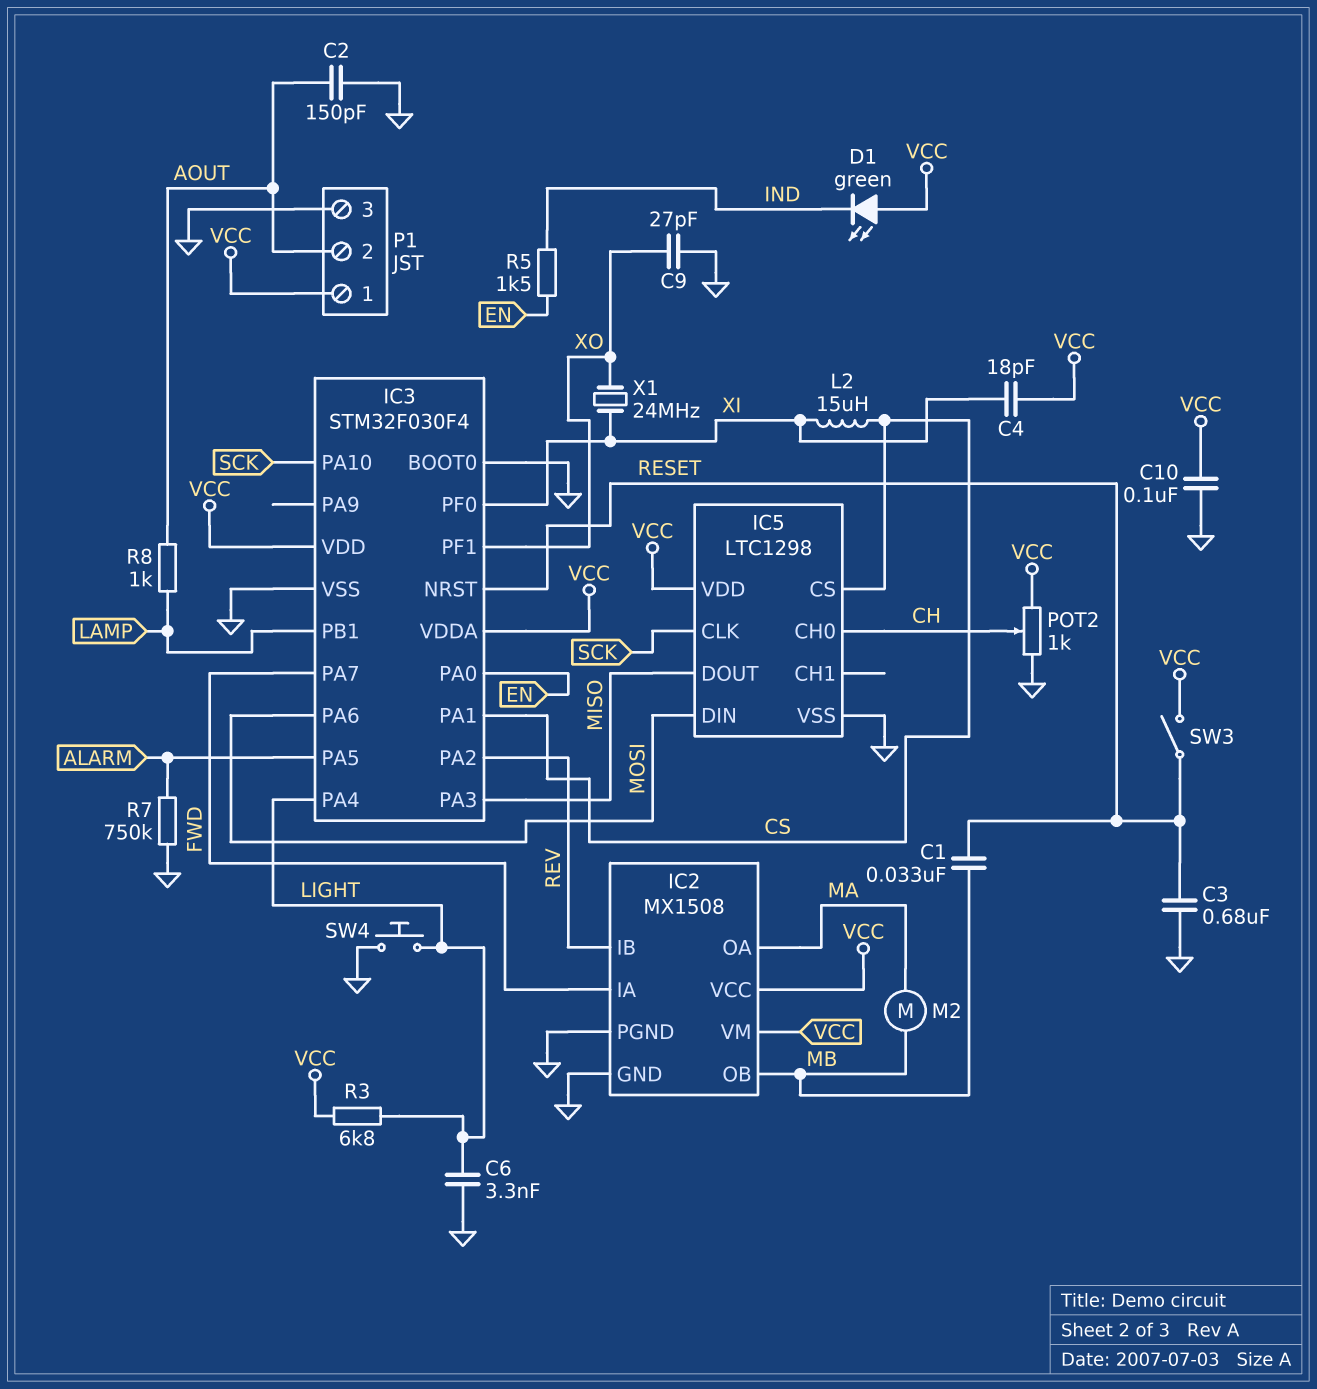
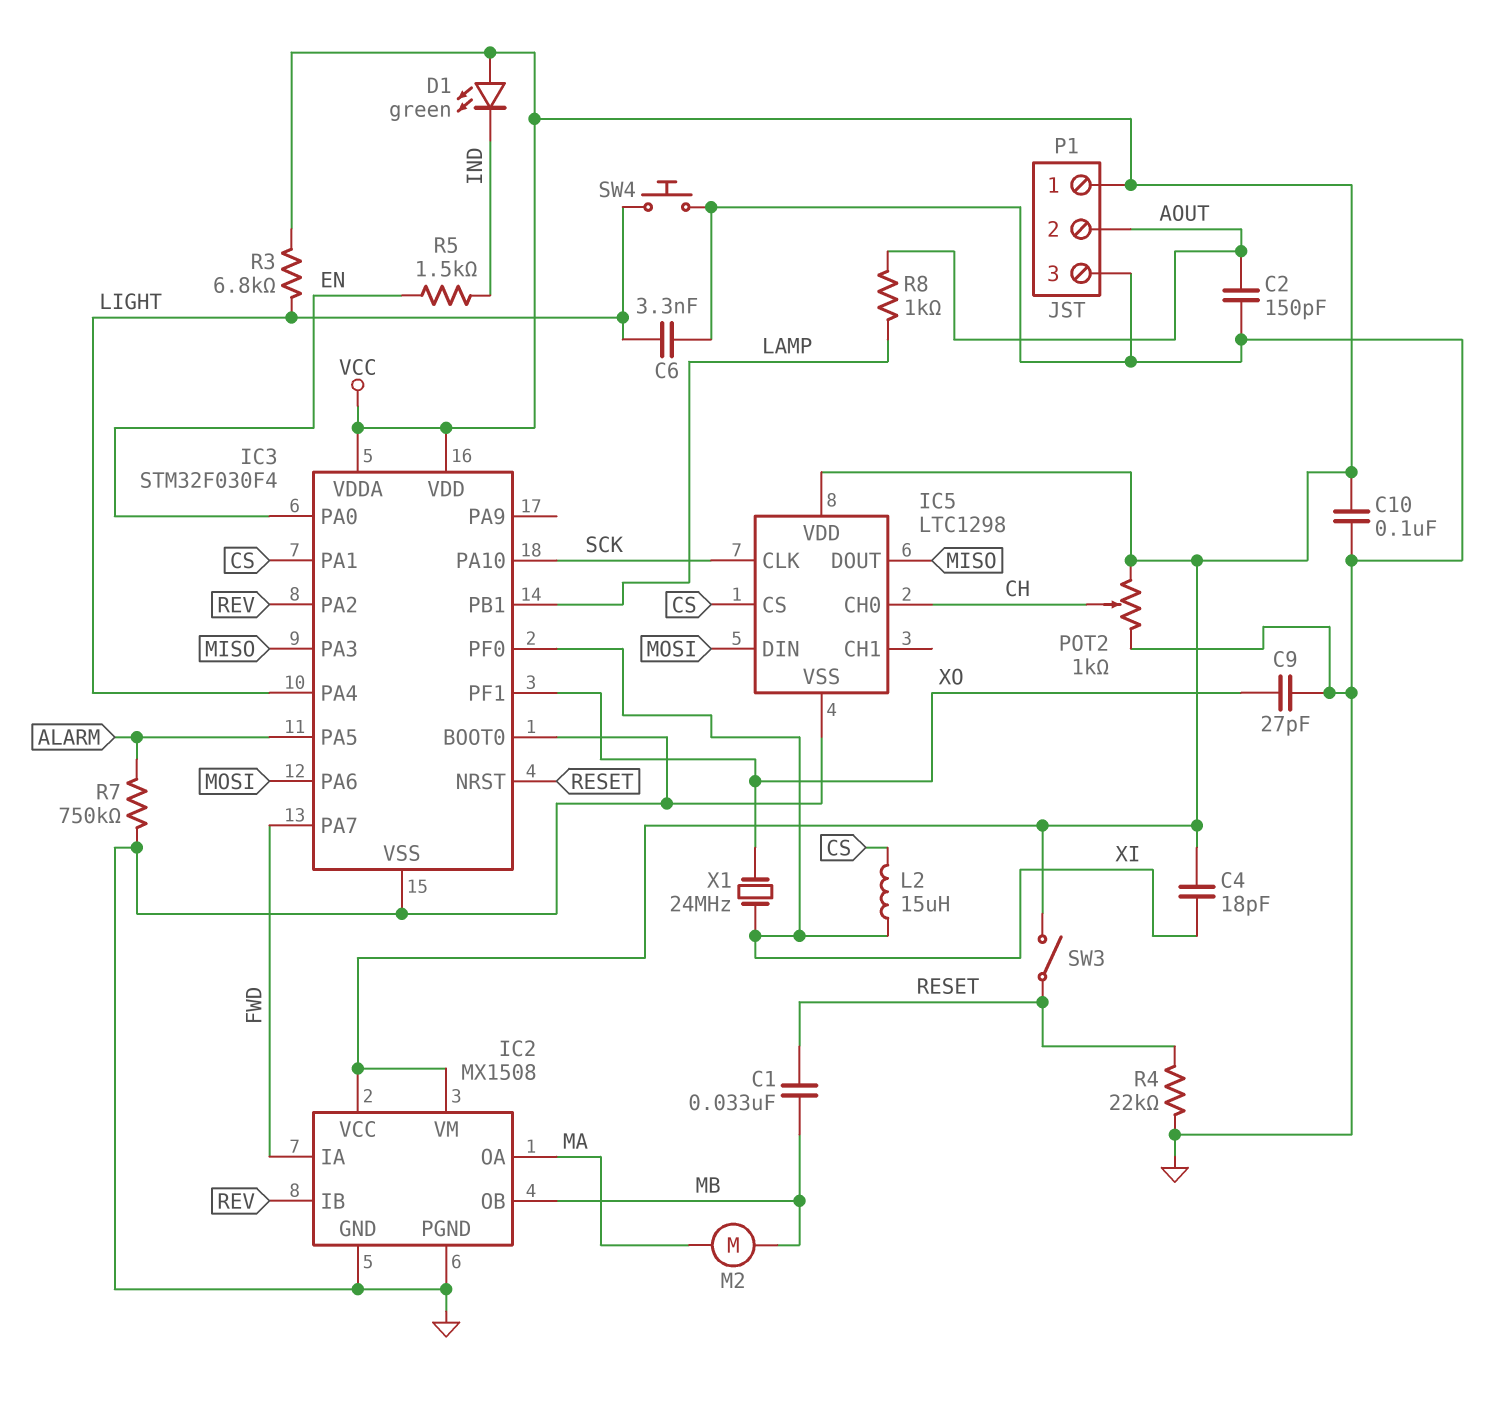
C3: 680nF (GND, RESET) -> none
R4: none -> 22k (GND, RESET)

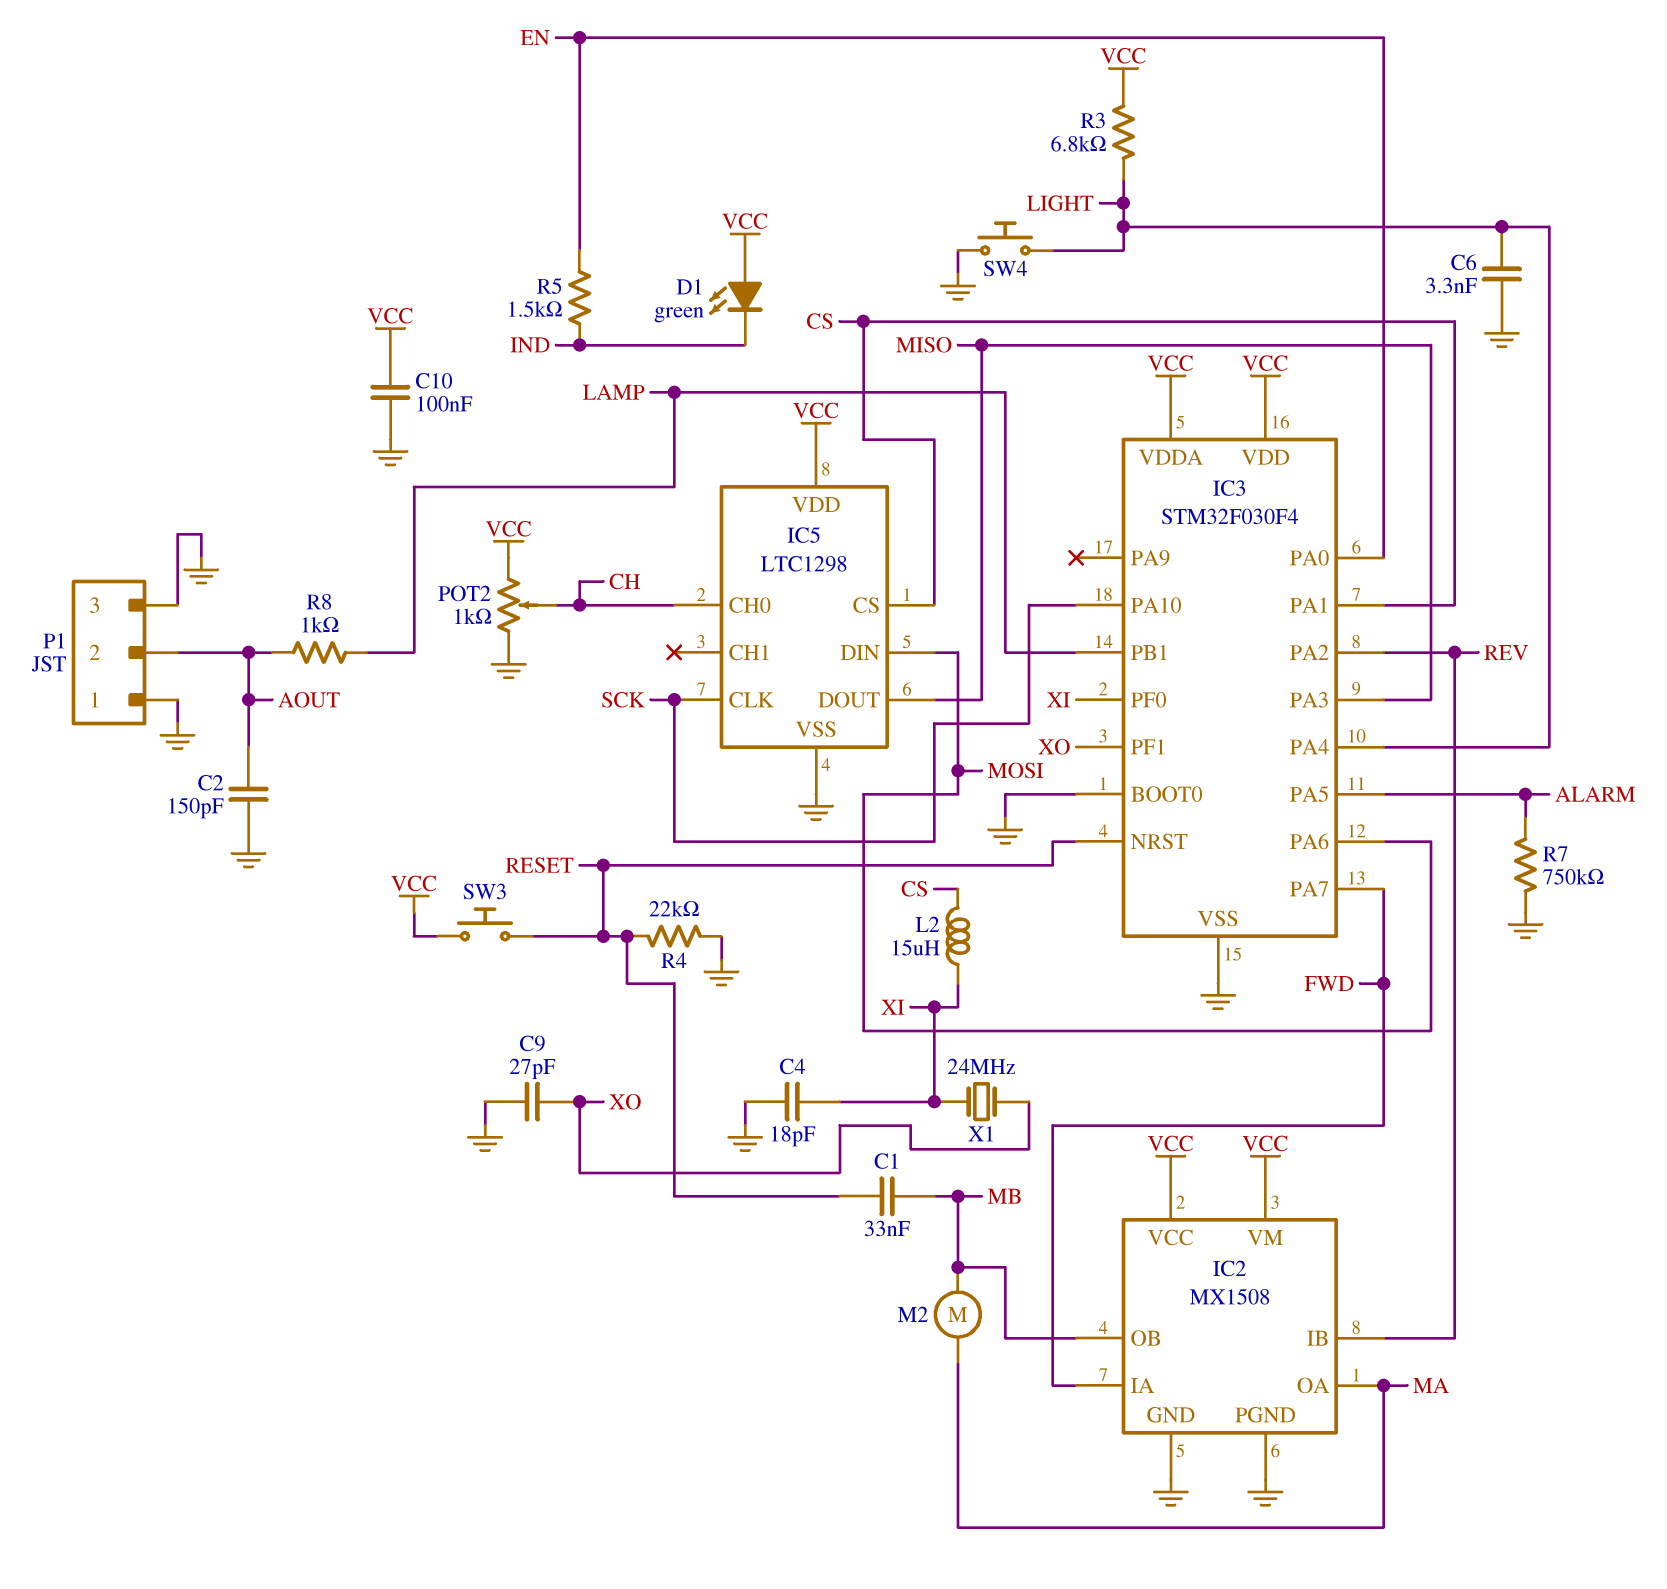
C4: 18pF (VCC, XI) -> 18pF (GND, XI)
P1 pin 1: VCC -> GND
SW3: switch (RESET, VCC) -> button (RESET, VCC)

******************************

Tally the lines in the listing that hold the string "none"; your reply is that total alone.

2